• **Set exercise**
Render everything in the items from the line containing "gray line: rotated" down to the last line as a Markdown table with the columns Row and Entry, numbering each row and skipping blank lines. Leave out the picture lines.

>>>>>

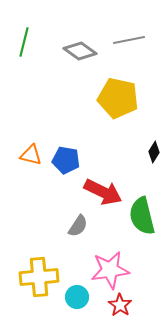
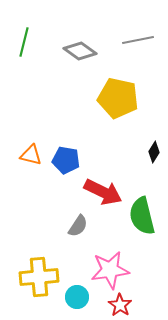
gray line: moved 9 px right
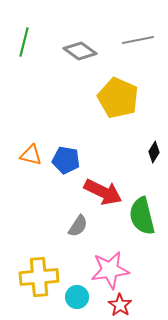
yellow pentagon: rotated 12 degrees clockwise
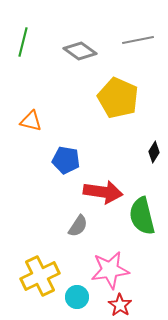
green line: moved 1 px left
orange triangle: moved 34 px up
red arrow: rotated 18 degrees counterclockwise
yellow cross: moved 1 px right, 1 px up; rotated 21 degrees counterclockwise
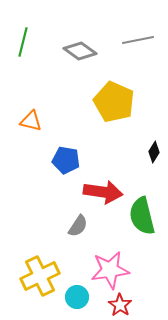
yellow pentagon: moved 4 px left, 4 px down
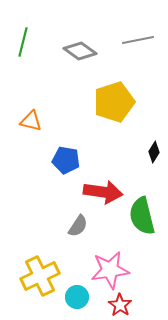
yellow pentagon: rotated 30 degrees clockwise
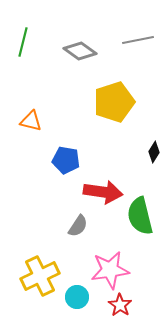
green semicircle: moved 2 px left
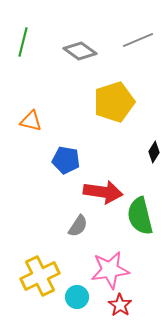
gray line: rotated 12 degrees counterclockwise
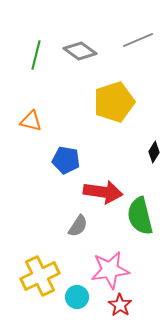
green line: moved 13 px right, 13 px down
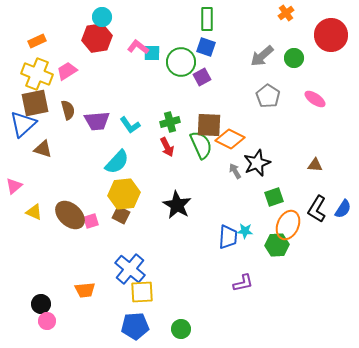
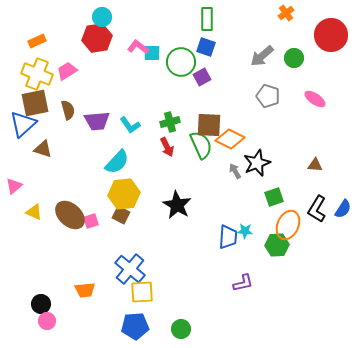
gray pentagon at (268, 96): rotated 15 degrees counterclockwise
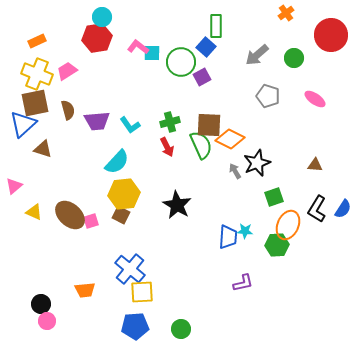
green rectangle at (207, 19): moved 9 px right, 7 px down
blue square at (206, 47): rotated 24 degrees clockwise
gray arrow at (262, 56): moved 5 px left, 1 px up
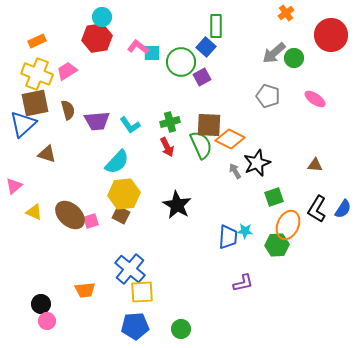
gray arrow at (257, 55): moved 17 px right, 2 px up
brown triangle at (43, 149): moved 4 px right, 5 px down
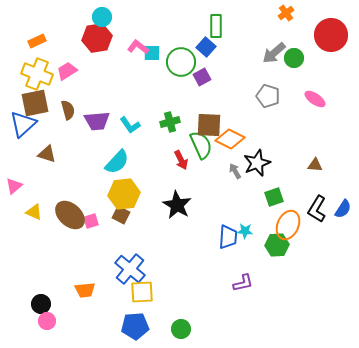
red arrow at (167, 147): moved 14 px right, 13 px down
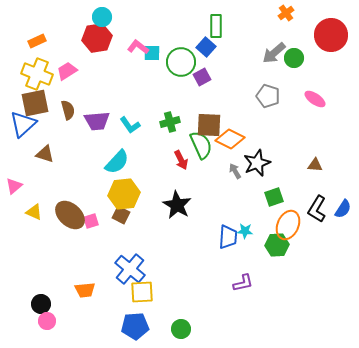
brown triangle at (47, 154): moved 2 px left
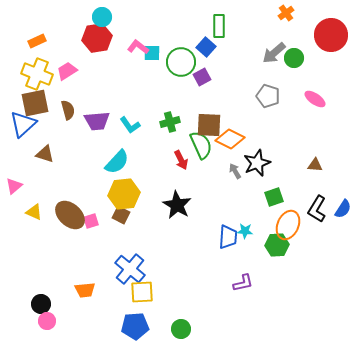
green rectangle at (216, 26): moved 3 px right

<<<<<

• **Answer for this exercise**
| Row | Entry |
|---|---|
| 1 | gray line: rotated 12 degrees counterclockwise |
| 2 | green line: moved 13 px right, 13 px down |
| 3 | gray pentagon at (268, 96): rotated 15 degrees counterclockwise |
| 4 | green rectangle at (207, 19): moved 9 px right, 7 px down |
| 5 | blue square at (206, 47): rotated 24 degrees clockwise |
| 6 | gray arrow at (262, 56): moved 5 px left, 1 px up |
| 7 | gray arrow at (257, 55): moved 17 px right, 2 px up |
| 8 | brown triangle at (43, 149): moved 4 px right, 5 px down |
| 9 | red arrow at (167, 147): moved 14 px right, 13 px down |
| 10 | brown triangle at (47, 154): moved 2 px left |
| 11 | green rectangle at (216, 26): moved 3 px right |